Change detection outputs:
>>>

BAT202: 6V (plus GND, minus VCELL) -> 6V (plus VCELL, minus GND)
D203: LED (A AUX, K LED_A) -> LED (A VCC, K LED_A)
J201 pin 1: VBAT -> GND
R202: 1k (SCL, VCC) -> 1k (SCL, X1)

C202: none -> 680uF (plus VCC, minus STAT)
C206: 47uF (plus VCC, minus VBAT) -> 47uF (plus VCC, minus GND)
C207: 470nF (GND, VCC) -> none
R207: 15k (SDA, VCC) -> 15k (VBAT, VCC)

<<<
>>>

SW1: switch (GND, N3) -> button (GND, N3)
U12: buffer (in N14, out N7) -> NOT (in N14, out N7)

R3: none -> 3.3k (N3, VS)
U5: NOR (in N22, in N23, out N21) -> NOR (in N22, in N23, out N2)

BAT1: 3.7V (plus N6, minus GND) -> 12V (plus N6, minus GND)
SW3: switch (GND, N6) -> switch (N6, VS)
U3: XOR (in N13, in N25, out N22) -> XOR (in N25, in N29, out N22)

<<<

Exercise:
In the data above, which lines lie between the line with "R3: none -> 3.3k (N3, VS)" and the line with "U3: XOR (in", inclusive? Print those lines exactly and nothing else.

Task response:
R3: none -> 3.3k (N3, VS)
U5: NOR (in N22, in N23, out N21) -> NOR (in N22, in N23, out N2)

BAT1: 3.7V (plus N6, minus GND) -> 12V (plus N6, minus GND)
SW3: switch (GND, N6) -> switch (N6, VS)
U3: XOR (in N13, in N25, out N22) -> XOR (in N25, in N29, out N22)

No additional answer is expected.